### Problem details
Repeat verbatim, and only, the lines of the data below, beginning at the line that contains "J1 pin 2: 0V -> +3V3" and stopping after the line that contains "L202: 3.3mH (+24V, LX) -> 3.3mH (+12V, +24V)".

### The input
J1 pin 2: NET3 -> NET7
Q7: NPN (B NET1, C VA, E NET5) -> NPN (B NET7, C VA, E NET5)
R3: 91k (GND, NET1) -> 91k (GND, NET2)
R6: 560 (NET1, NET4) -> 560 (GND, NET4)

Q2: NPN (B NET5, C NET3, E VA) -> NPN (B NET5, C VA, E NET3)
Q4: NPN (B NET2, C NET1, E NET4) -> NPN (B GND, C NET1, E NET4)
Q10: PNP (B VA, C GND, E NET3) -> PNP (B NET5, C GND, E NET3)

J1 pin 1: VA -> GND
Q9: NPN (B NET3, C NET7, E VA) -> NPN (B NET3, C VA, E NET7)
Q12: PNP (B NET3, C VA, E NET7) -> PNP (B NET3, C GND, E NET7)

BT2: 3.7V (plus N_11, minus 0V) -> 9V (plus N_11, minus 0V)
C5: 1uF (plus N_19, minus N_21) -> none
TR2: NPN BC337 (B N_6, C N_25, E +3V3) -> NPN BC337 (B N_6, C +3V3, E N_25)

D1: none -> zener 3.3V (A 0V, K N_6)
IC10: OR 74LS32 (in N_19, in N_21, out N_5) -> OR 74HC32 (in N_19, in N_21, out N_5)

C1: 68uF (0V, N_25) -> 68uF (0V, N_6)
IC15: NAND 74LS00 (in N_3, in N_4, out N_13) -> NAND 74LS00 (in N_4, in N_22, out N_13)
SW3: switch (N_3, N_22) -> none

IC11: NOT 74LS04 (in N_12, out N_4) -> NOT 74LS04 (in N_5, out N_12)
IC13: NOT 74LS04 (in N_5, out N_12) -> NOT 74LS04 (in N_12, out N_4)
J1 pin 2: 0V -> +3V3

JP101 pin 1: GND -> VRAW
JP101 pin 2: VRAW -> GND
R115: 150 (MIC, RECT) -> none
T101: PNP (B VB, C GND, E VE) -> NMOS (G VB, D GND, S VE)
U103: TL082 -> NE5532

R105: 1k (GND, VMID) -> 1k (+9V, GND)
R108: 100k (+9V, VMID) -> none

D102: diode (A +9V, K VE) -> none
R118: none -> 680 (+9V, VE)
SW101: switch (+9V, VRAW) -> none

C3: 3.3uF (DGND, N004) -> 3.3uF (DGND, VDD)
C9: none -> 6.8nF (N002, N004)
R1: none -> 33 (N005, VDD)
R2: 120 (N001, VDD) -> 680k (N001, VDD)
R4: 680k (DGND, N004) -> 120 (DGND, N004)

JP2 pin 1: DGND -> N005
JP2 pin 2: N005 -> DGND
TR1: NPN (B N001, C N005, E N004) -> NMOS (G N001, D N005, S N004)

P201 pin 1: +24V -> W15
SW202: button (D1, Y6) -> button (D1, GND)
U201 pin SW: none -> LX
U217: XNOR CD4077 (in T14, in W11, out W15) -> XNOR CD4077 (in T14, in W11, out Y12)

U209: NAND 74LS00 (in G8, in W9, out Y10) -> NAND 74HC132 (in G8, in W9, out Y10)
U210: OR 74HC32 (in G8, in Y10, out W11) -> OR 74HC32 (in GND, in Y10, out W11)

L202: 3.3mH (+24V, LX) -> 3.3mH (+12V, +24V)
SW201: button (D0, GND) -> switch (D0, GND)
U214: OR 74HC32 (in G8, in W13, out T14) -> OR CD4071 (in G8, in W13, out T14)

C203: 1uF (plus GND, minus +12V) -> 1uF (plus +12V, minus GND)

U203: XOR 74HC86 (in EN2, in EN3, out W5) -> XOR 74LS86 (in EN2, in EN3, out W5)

### Worked solution
J1 pin 2: 0V -> +3V3

JP101 pin 1: GND -> VRAW
JP101 pin 2: VRAW -> GND
R115: 150 (MIC, RECT) -> none
T101: PNP (B VB, C GND, E VE) -> NMOS (G VB, D GND, S VE)
U103: TL082 -> NE5532

R105: 1k (GND, VMID) -> 1k (+9V, GND)
R108: 100k (+9V, VMID) -> none

D102: diode (A +9V, K VE) -> none
R118: none -> 680 (+9V, VE)
SW101: switch (+9V, VRAW) -> none

C3: 3.3uF (DGND, N004) -> 3.3uF (DGND, VDD)
C9: none -> 6.8nF (N002, N004)
R1: none -> 33 (N005, VDD)
R2: 120 (N001, VDD) -> 680k (N001, VDD)
R4: 680k (DGND, N004) -> 120 (DGND, N004)

JP2 pin 1: DGND -> N005
JP2 pin 2: N005 -> DGND
TR1: NPN (B N001, C N005, E N004) -> NMOS (G N001, D N005, S N004)

P201 pin 1: +24V -> W15
SW202: button (D1, Y6) -> button (D1, GND)
U201 pin SW: none -> LX
U217: XNOR CD4077 (in T14, in W11, out W15) -> XNOR CD4077 (in T14, in W11, out Y12)

U209: NAND 74LS00 (in G8, in W9, out Y10) -> NAND 74HC132 (in G8, in W9, out Y10)
U210: OR 74HC32 (in G8, in Y10, out W11) -> OR 74HC32 (in GND, in Y10, out W11)

L202: 3.3mH (+24V, LX) -> 3.3mH (+12V, +24V)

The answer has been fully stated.